▶ [WORK TO COMPLETE] Format every line of the listing below as a numbered list, leaving out any blank lines.
═════ THE DATA ═════
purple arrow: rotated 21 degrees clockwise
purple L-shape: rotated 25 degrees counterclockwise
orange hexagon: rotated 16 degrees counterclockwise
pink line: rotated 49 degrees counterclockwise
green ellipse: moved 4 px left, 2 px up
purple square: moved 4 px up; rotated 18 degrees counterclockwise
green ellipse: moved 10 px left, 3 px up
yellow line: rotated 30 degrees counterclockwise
═════
▶ [OUTPUT]
1. purple arrow: rotated 21 degrees clockwise
2. purple L-shape: rotated 25 degrees counterclockwise
3. orange hexagon: rotated 16 degrees counterclockwise
4. pink line: rotated 49 degrees counterclockwise
5. green ellipse: moved 4 px left, 2 px up
6. purple square: moved 4 px up; rotated 18 degrees counterclockwise
7. green ellipse: moved 10 px left, 3 px up
8. yellow line: rotated 30 degrees counterclockwise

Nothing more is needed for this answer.